[[ Dataset open ]]

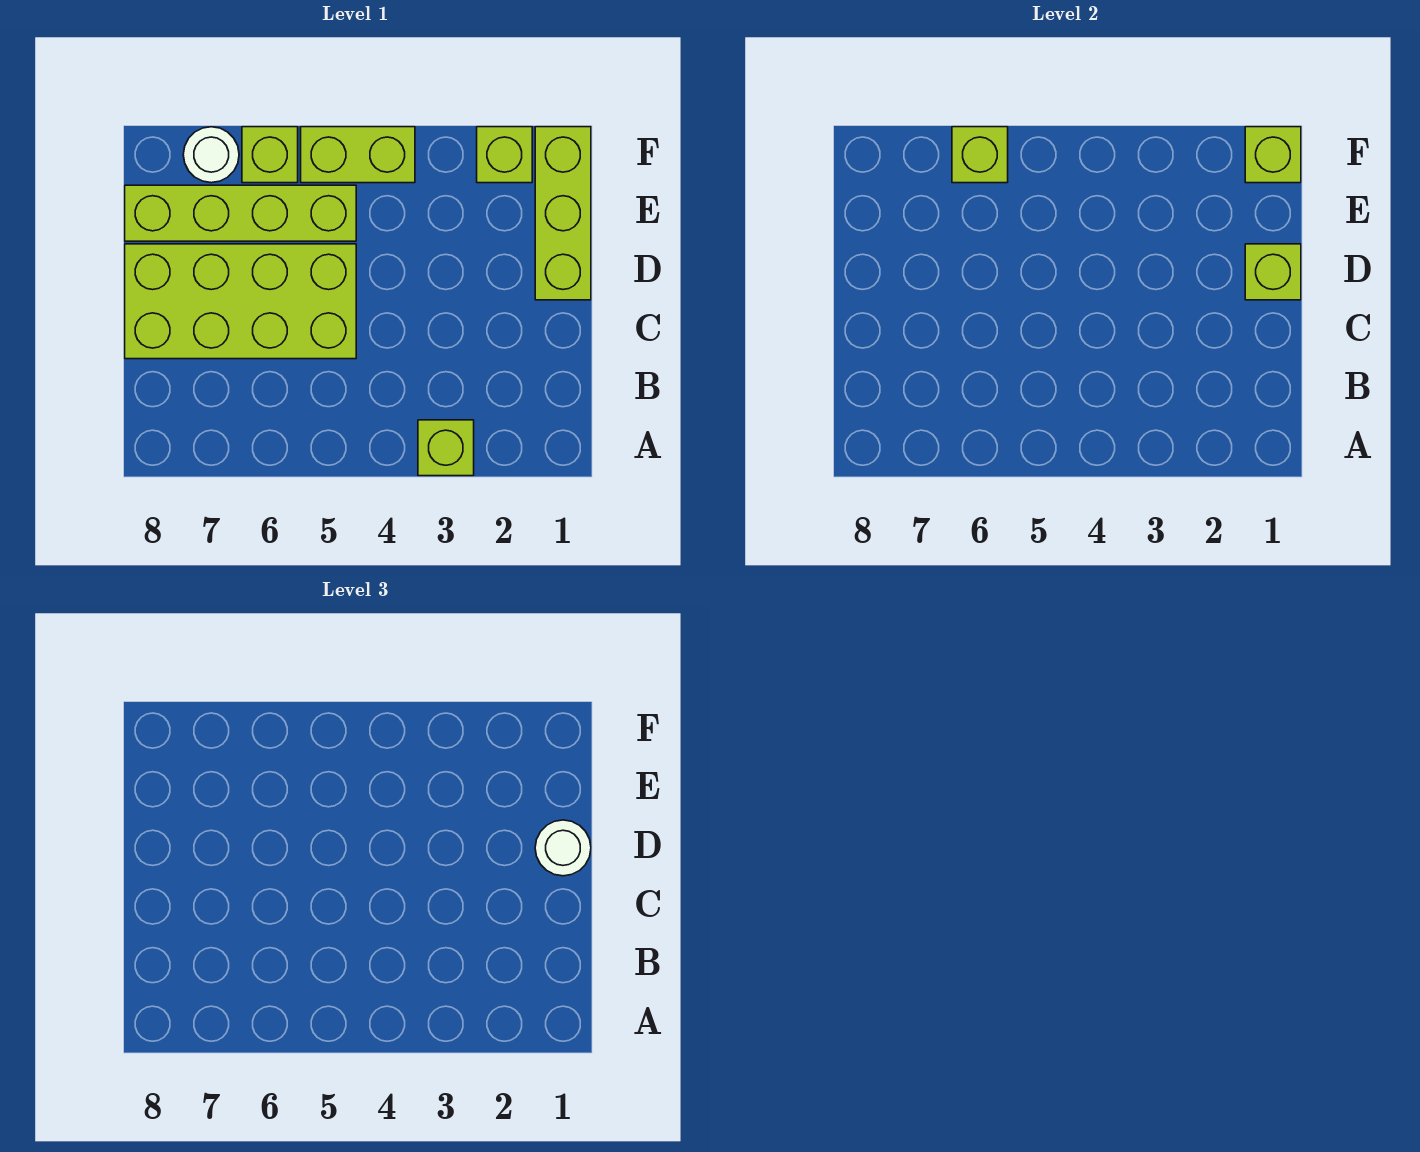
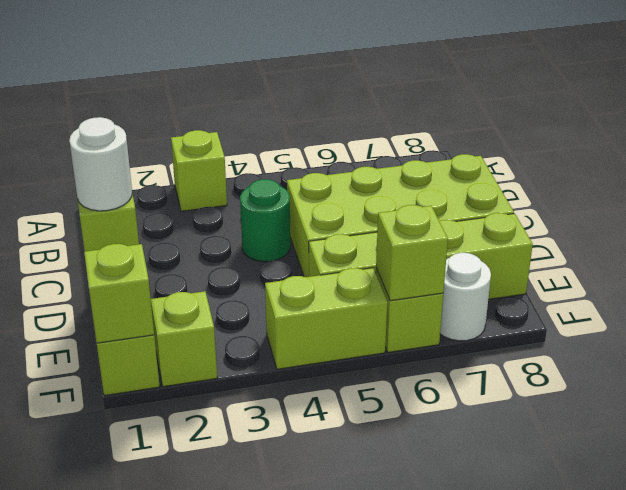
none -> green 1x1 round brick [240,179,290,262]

[[ Dataset closed ]]
[[ Dataset open ]]

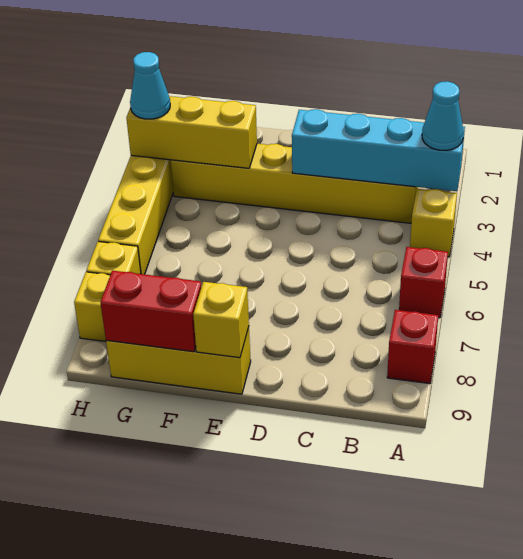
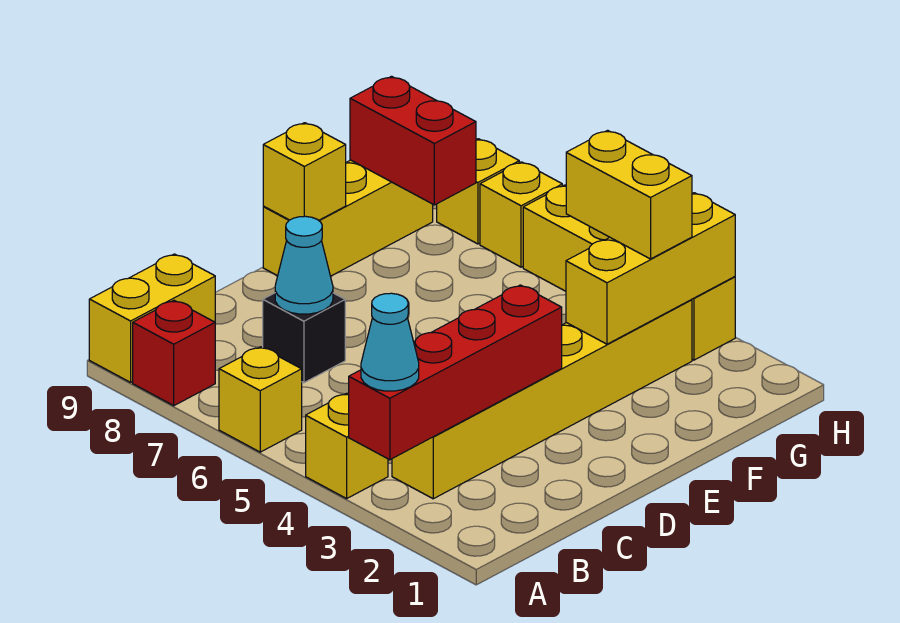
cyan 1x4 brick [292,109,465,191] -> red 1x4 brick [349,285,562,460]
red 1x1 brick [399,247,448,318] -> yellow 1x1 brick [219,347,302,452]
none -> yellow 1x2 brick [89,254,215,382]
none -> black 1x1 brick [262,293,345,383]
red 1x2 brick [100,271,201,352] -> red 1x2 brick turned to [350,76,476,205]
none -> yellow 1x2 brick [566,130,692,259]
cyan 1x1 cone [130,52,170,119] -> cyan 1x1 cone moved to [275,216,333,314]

[[ Dataset closed ]]
[[ Dataset open ]]

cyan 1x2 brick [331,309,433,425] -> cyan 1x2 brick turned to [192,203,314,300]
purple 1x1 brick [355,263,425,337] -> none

[[ Dataset closed ]]

• Work to complete
Please transcribe only the lines in the records above running from the line that has "none -> black 1x1 brick [262,293,345,383]" through the line that has "cyan 1x1 cone [130,52,170,119]", both included, exactly as they appear.

• Solution to this task
none -> black 1x1 brick [262,293,345,383]
red 1x2 brick [100,271,201,352] -> red 1x2 brick turned to [350,76,476,205]
none -> yellow 1x2 brick [566,130,692,259]
cyan 1x1 cone [130,52,170,119] -> cyan 1x1 cone moved to [275,216,333,314]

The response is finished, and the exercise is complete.